---------- Entries provided ----------

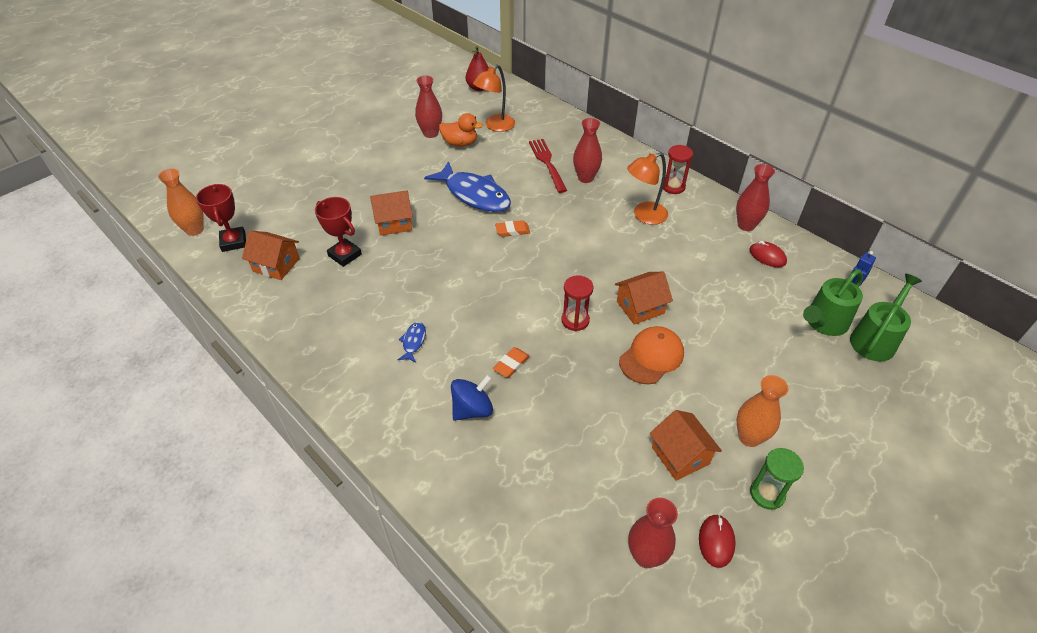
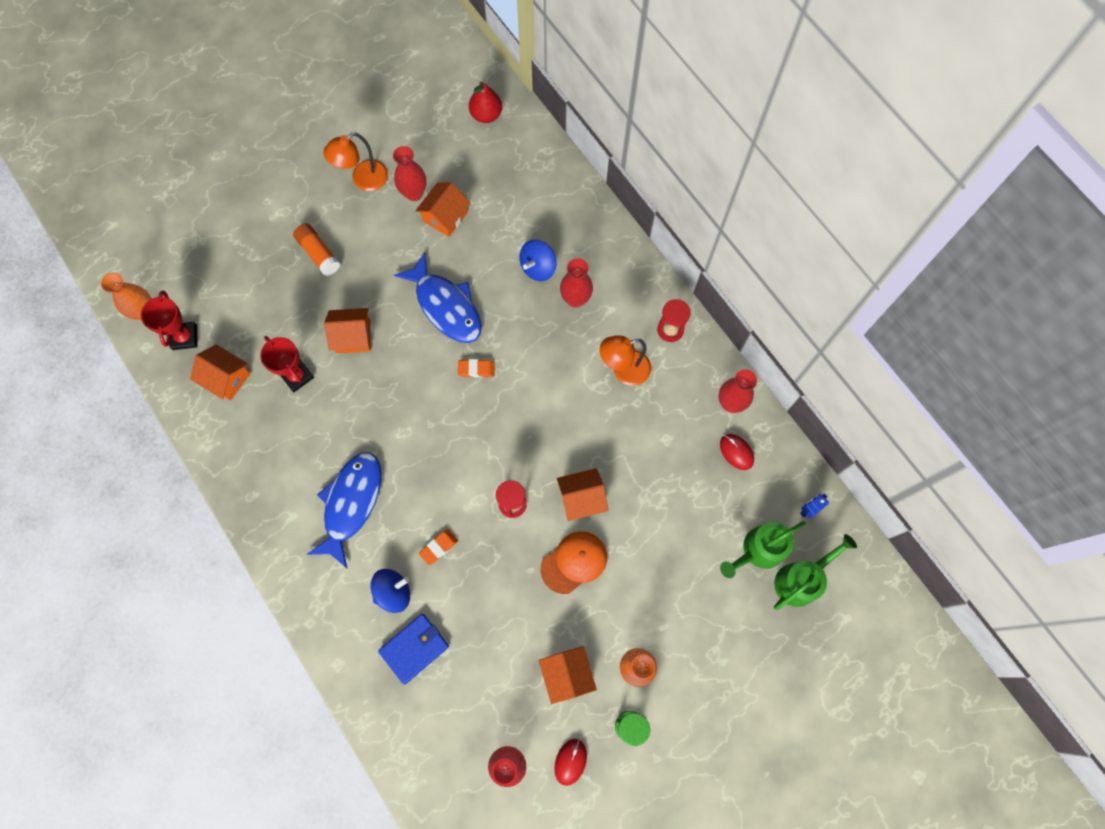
camera: 10 degrees right, 25 degrees up
blue fish [398,322,426,362] -> blue fish [307,452,382,568], size x2.35
orange duck [439,113,483,147] -> orange house [415,182,471,237]
orange lamp [473,65,515,132] -> orange lamp moved to [323,132,388,191]
red fork [529,139,567,193] -> blue spinning top [519,239,557,281]
none -> orange glue stick [293,224,340,276]
none -> blue wallet [378,614,449,684]

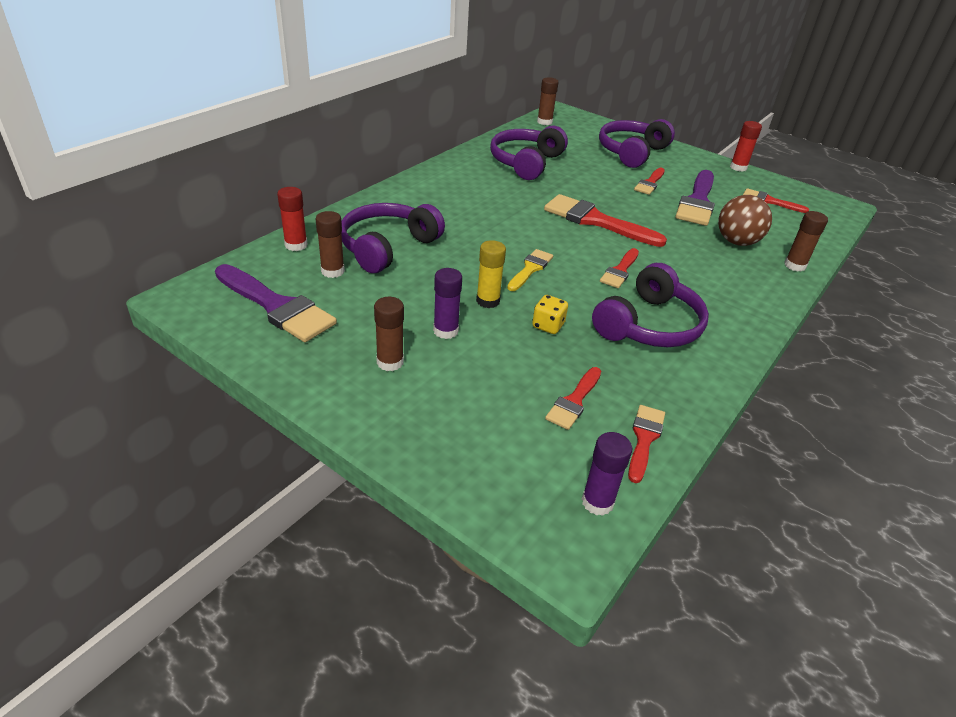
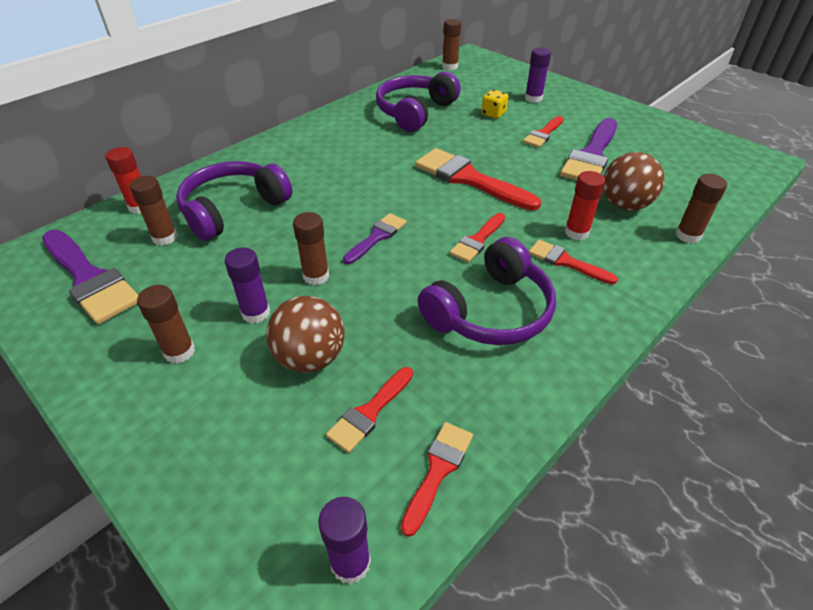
camera: 10 degrees right, 5 degrees up
yellow glue stick [476,240,506,308] -> brown glue stick [293,212,329,285]
yellow brush [507,249,553,291] -> purple brush [343,213,407,264]
yellow dice [532,295,568,334] -> yellow dice moved to [481,90,508,118]
purple headphones [599,119,675,168] -> purple glue stick [525,48,551,103]
red glue stick [730,121,762,172] -> red glue stick moved to [565,171,605,240]
red brush [743,188,809,213] -> red brush moved to [529,240,618,284]
none -> brown ball [266,296,345,373]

----------

■ Exercise prompt: Everything in the material except the pictures should be output verbatim.

■ Response:
camera: 10 degrees right, 25 degrees up
blue fish [398,322,426,362] -> blue fish [307,452,382,568], size x2.35
orange duck [439,113,483,147] -> orange house [415,182,471,237]
orange lamp [473,65,515,132] -> orange lamp moved to [323,132,388,191]
red fork [529,139,567,193] -> blue spinning top [519,239,557,281]
none -> orange glue stick [293,224,340,276]
none -> blue wallet [378,614,449,684]

camera: 10 degrees right, 5 degrees up
yellow glue stick [476,240,506,308] -> brown glue stick [293,212,329,285]
yellow brush [507,249,553,291] -> purple brush [343,213,407,264]
yellow dice [532,295,568,334] -> yellow dice moved to [481,90,508,118]
purple headphones [599,119,675,168] -> purple glue stick [525,48,551,103]
red glue stick [730,121,762,172] -> red glue stick moved to [565,171,605,240]
red brush [743,188,809,213] -> red brush moved to [529,240,618,284]
none -> brown ball [266,296,345,373]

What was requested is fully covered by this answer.